- _PROBLEM TO SOLVE_
Reproduce the following records exactly from the line containing "GPS2 pin GND: GND -> none" onward, ending with the last line and including it.

++++++++++++++++++++

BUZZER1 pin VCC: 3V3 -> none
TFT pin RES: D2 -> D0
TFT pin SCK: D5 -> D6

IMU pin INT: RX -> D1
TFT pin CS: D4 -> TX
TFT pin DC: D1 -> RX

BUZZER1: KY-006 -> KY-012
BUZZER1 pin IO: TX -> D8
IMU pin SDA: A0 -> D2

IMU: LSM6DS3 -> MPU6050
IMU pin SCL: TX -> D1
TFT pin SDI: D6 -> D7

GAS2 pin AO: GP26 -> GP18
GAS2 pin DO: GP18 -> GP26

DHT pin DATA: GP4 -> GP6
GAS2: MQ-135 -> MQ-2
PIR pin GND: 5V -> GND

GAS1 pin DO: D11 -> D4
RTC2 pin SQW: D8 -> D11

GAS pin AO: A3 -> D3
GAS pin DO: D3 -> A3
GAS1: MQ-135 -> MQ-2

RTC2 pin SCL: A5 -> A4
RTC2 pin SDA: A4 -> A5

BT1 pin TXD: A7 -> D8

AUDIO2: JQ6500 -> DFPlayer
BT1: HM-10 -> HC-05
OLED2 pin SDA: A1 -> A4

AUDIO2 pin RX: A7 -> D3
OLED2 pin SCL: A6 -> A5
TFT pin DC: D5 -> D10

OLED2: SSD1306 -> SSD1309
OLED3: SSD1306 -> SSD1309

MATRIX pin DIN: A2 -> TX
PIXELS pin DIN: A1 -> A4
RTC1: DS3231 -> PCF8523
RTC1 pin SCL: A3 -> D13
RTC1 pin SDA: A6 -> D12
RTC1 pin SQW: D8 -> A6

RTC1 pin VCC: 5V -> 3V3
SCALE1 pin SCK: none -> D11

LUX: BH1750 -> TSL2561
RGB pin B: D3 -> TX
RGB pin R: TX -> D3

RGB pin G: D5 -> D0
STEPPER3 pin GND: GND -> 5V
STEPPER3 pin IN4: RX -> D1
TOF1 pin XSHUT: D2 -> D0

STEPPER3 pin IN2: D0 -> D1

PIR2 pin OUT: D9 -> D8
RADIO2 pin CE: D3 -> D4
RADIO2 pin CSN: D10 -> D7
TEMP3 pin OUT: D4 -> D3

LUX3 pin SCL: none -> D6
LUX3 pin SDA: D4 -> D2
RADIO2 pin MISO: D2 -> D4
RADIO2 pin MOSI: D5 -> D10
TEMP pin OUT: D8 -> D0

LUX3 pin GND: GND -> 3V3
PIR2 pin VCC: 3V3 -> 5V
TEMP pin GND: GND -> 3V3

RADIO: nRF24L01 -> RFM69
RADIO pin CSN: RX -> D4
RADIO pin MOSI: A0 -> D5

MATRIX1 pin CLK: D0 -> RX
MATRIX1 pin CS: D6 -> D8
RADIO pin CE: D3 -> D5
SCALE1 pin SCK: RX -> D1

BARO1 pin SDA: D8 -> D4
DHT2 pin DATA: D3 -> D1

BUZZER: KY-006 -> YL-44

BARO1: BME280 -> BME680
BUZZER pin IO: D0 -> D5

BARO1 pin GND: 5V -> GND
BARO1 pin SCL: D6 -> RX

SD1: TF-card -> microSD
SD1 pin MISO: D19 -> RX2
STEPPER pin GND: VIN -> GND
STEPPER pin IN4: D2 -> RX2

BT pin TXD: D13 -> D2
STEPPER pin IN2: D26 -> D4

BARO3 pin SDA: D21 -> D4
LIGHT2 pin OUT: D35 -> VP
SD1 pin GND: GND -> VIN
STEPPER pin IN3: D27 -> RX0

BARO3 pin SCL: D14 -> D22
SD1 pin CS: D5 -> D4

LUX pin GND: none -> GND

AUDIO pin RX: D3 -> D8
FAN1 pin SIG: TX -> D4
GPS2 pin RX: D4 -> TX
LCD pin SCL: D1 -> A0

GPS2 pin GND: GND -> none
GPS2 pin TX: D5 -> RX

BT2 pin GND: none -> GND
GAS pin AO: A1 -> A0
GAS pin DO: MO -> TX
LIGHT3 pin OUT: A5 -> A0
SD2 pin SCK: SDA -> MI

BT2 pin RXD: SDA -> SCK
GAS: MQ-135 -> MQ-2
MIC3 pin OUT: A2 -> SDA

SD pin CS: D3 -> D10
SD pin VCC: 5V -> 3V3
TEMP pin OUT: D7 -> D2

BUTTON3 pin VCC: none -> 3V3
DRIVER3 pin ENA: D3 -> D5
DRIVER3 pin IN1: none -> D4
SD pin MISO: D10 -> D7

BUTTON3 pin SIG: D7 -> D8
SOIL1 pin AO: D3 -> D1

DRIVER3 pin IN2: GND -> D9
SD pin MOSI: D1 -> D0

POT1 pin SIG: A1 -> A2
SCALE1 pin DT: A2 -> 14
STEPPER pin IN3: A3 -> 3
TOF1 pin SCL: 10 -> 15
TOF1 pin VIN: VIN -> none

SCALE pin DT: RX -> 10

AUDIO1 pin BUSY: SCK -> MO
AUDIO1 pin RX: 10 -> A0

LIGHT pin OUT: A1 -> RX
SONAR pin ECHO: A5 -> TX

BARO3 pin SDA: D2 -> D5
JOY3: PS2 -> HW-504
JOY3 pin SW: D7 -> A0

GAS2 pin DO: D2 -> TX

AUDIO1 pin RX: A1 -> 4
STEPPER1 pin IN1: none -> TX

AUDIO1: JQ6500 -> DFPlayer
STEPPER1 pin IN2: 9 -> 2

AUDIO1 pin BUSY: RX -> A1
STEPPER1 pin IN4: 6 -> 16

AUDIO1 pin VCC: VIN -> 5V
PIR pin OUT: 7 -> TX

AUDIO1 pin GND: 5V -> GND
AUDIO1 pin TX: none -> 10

++++++++++++++++++++

- _FINISHED EXERCISE_
GPS2 pin GND: GND -> none
GPS2 pin TX: D5 -> RX

BT2 pin GND: none -> GND
GAS pin AO: A1 -> A0
GAS pin DO: MO -> TX
LIGHT3 pin OUT: A5 -> A0
SD2 pin SCK: SDA -> MI

BT2 pin RXD: SDA -> SCK
GAS: MQ-135 -> MQ-2
MIC3 pin OUT: A2 -> SDA

SD pin CS: D3 -> D10
SD pin VCC: 5V -> 3V3
TEMP pin OUT: D7 -> D2

BUTTON3 pin VCC: none -> 3V3
DRIVER3 pin ENA: D3 -> D5
DRIVER3 pin IN1: none -> D4
SD pin MISO: D10 -> D7

BUTTON3 pin SIG: D7 -> D8
SOIL1 pin AO: D3 -> D1

DRIVER3 pin IN2: GND -> D9
SD pin MOSI: D1 -> D0

POT1 pin SIG: A1 -> A2
SCALE1 pin DT: A2 -> 14
STEPPER pin IN3: A3 -> 3
TOF1 pin SCL: 10 -> 15
TOF1 pin VIN: VIN -> none

SCALE pin DT: RX -> 10

AUDIO1 pin BUSY: SCK -> MO
AUDIO1 pin RX: 10 -> A0

LIGHT pin OUT: A1 -> RX
SONAR pin ECHO: A5 -> TX

BARO3 pin SDA: D2 -> D5
JOY3: PS2 -> HW-504
JOY3 pin SW: D7 -> A0

GAS2 pin DO: D2 -> TX

AUDIO1 pin RX: A1 -> 4
STEPPER1 pin IN1: none -> TX

AUDIO1: JQ6500 -> DFPlayer
STEPPER1 pin IN2: 9 -> 2

AUDIO1 pin BUSY: RX -> A1
STEPPER1 pin IN4: 6 -> 16

AUDIO1 pin VCC: VIN -> 5V
PIR pin OUT: 7 -> TX

AUDIO1 pin GND: 5V -> GND
AUDIO1 pin TX: none -> 10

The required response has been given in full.